### Required action
Everything from the line containing "R2: 360k (3V3, n38) -> 470 (3V3, n38)" through the end of the entries should be transcribed exactly. Leave out all other lines.

________________________________________

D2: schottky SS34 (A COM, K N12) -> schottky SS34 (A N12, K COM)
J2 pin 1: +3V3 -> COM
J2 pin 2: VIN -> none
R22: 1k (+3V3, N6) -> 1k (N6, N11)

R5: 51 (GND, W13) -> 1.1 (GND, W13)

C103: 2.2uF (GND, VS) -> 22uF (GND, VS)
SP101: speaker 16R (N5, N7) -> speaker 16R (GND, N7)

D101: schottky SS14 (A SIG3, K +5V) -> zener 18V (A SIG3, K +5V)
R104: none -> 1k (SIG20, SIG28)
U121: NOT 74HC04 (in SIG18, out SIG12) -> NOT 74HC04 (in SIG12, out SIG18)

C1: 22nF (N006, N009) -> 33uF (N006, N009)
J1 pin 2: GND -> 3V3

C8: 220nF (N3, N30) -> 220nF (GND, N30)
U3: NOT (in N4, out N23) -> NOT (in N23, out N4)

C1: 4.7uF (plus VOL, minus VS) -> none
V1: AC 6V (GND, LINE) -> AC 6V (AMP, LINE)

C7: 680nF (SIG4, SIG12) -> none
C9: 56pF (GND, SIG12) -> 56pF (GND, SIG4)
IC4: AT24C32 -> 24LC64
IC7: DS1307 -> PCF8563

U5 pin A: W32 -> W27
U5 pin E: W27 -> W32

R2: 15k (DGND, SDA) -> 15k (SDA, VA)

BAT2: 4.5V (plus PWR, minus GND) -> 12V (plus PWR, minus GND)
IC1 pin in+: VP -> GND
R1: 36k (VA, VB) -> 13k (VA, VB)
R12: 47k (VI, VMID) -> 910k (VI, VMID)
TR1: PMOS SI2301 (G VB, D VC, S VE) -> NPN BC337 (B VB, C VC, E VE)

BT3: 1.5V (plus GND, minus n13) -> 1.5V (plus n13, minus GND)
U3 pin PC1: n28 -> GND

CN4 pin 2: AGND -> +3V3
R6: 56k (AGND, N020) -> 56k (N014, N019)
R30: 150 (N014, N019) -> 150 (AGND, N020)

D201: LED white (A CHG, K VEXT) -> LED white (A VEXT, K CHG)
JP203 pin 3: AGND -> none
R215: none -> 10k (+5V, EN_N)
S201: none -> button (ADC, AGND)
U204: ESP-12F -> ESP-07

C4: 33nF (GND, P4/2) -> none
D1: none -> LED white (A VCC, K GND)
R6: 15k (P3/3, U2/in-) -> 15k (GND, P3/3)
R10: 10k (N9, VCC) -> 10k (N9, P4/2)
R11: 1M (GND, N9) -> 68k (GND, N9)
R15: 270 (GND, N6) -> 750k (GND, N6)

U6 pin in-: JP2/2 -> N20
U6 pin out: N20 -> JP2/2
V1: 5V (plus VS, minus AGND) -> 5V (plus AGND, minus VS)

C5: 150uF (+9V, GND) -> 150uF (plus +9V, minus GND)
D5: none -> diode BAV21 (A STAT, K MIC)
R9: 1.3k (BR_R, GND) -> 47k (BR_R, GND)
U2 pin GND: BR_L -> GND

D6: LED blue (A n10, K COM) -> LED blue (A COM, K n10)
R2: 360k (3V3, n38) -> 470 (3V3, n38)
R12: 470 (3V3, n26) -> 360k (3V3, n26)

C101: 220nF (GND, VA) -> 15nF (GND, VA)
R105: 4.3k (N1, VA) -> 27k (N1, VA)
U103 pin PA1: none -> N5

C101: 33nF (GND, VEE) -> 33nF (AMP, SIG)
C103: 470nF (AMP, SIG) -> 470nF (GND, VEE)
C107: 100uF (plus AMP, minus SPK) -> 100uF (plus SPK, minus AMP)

________________________________________

### Solution to this exercise
R2: 360k (3V3, n38) -> 470 (3V3, n38)
R12: 470 (3V3, n26) -> 360k (3V3, n26)

C101: 220nF (GND, VA) -> 15nF (GND, VA)
R105: 4.3k (N1, VA) -> 27k (N1, VA)
U103 pin PA1: none -> N5

C101: 33nF (GND, VEE) -> 33nF (AMP, SIG)
C103: 470nF (AMP, SIG) -> 470nF (GND, VEE)
C107: 100uF (plus AMP, minus SPK) -> 100uF (plus SPK, minus AMP)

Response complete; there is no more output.